What to do: Down to the last line, set down the material below exactly, excluding pictures.
☆ ☆ ☆ ☆
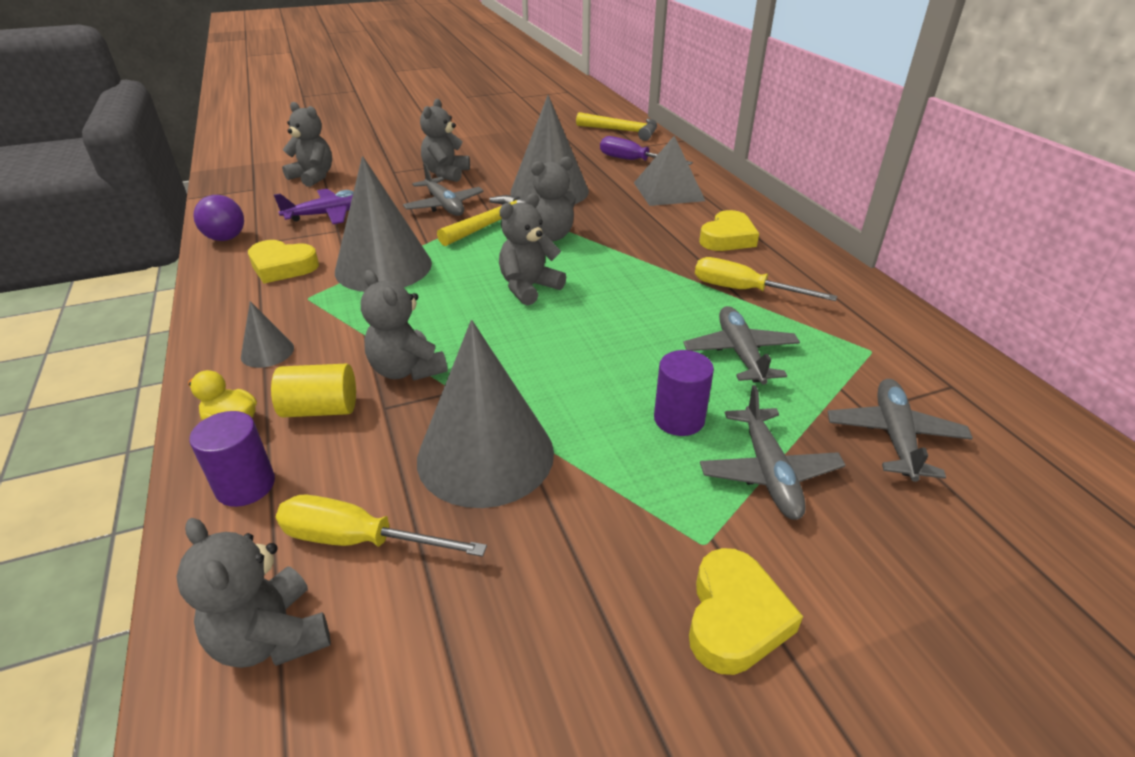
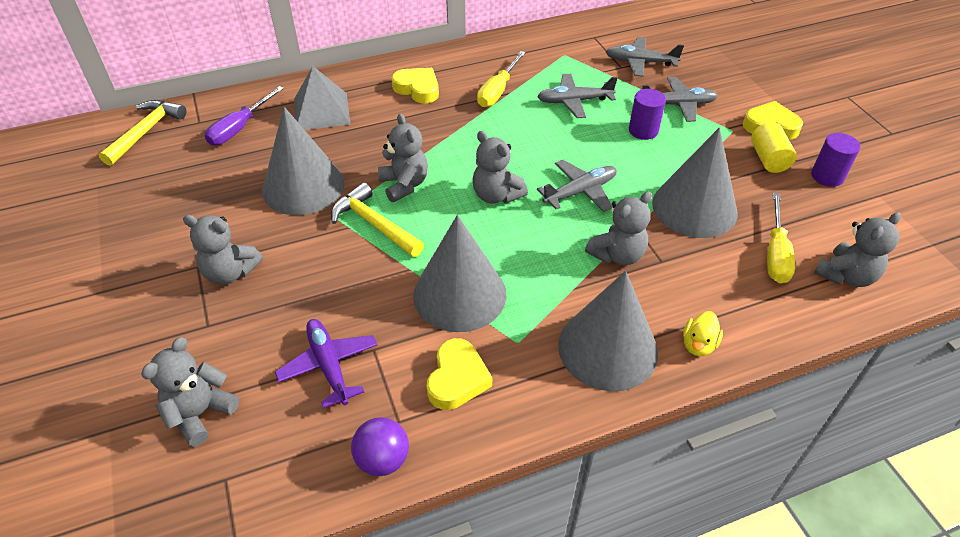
camera: 90 degrees left, 10 degrees up
(245, 485) = (754, 317): purple cylinder -> purple cylinder (827, 176)
(267, 352) = (607, 348): grey cone -> grey cone, size x2.25
(320, 409) = (671, 295): yellow cylinder -> yellow cylinder (768, 159)
(444, 205) = (323, 264): grey plane -> grey plane (580, 192)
☆ ☆ ☆ ☆
Problem solution:
camera: 90 degrees left, 10 degrees up
(245, 485) = (754, 317): purple cylinder -> purple cylinder (827, 176)
(267, 352) = (607, 348): grey cone -> grey cone, size x2.25
(320, 409) = (671, 295): yellow cylinder -> yellow cylinder (768, 159)
(444, 205) = (323, 264): grey plane -> grey plane (580, 192)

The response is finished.